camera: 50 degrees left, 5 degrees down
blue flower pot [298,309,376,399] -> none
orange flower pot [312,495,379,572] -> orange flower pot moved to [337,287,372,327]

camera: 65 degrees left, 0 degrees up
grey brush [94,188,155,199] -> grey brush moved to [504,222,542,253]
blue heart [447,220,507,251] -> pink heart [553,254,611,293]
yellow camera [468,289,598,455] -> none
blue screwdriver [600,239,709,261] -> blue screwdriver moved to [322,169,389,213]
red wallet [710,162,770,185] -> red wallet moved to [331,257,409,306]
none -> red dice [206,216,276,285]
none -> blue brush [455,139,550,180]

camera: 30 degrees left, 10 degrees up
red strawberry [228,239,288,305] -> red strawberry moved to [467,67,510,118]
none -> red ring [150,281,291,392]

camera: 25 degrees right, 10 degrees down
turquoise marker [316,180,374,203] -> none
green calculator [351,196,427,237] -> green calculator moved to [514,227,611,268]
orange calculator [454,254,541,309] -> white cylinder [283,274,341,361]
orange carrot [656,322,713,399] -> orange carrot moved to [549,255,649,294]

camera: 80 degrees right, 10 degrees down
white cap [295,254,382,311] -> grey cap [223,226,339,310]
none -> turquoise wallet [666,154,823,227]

------------------------

Task to carry out> Only the lines above starting with the one with "blue heart [447,220,507,251]" and going through the one with "none -> red dice [206,216,276,285]" are to be copied, word for word and with both ends kept.

Completed exercise>
blue heart [447,220,507,251] -> pink heart [553,254,611,293]
yellow camera [468,289,598,455] -> none
blue screwdriver [600,239,709,261] -> blue screwdriver moved to [322,169,389,213]
red wallet [710,162,770,185] -> red wallet moved to [331,257,409,306]
none -> red dice [206,216,276,285]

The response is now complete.